*Task statement*:
Pull out every line of the listing below where "bulb" appears.
+ + + + + + +
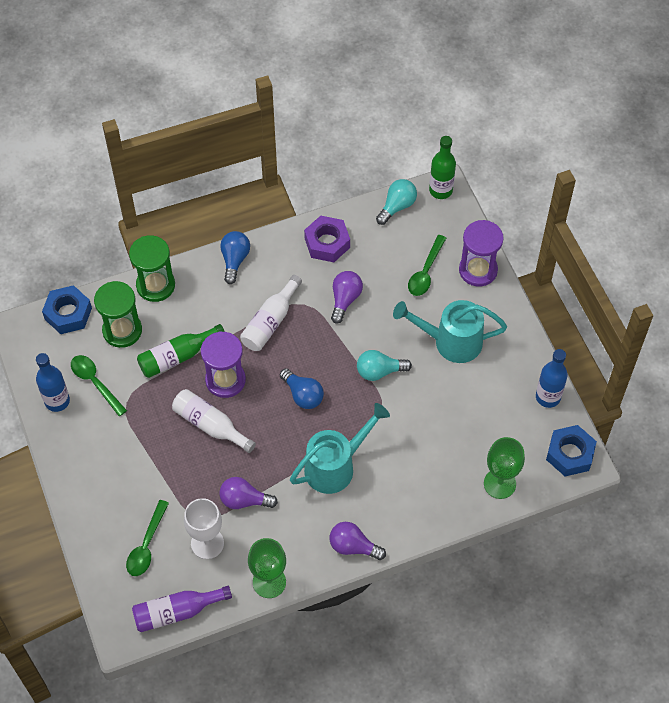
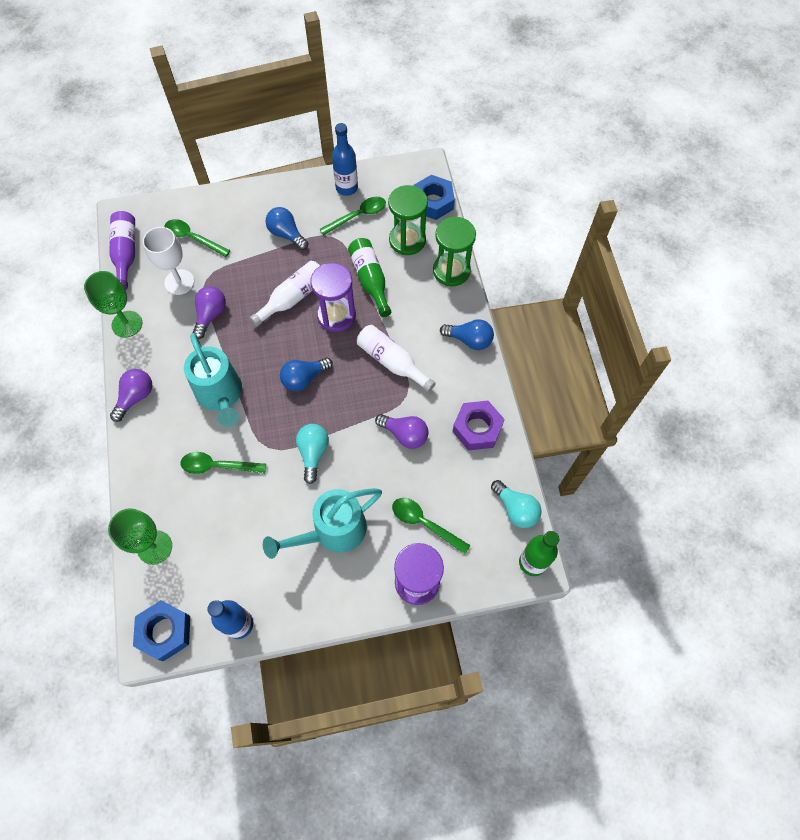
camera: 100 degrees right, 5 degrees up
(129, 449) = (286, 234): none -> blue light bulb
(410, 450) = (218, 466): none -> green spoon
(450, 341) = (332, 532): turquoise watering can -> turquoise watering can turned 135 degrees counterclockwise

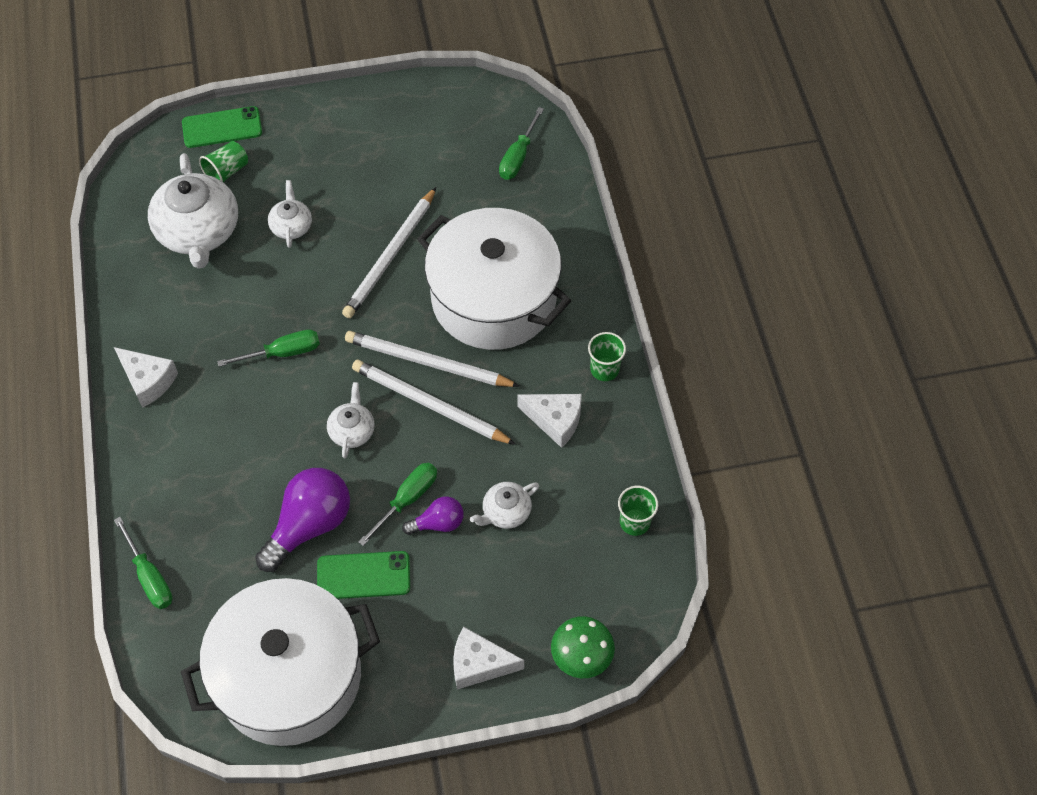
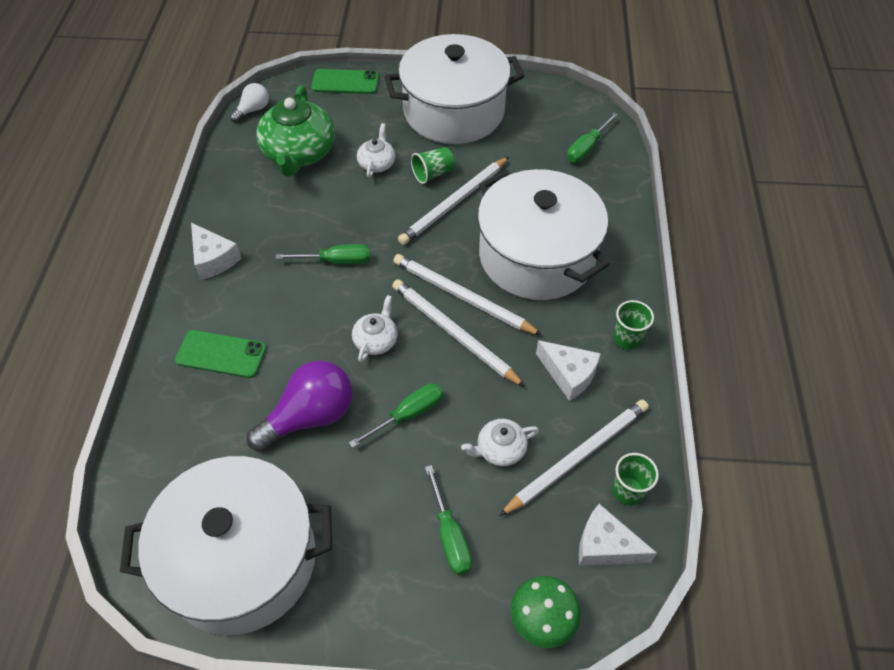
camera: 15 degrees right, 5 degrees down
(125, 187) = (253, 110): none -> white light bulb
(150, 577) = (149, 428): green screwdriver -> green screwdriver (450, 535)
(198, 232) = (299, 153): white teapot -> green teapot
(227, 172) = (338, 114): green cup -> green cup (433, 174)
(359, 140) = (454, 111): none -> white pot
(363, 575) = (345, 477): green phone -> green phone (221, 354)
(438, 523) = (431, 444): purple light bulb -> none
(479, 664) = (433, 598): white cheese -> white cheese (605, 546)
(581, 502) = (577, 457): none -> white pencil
+ + + + + + +
*Written response*:
(129, 449) = (286, 234): none -> blue light bulb
(125, 187) = (253, 110): none -> white light bulb
(438, 523) = (431, 444): purple light bulb -> none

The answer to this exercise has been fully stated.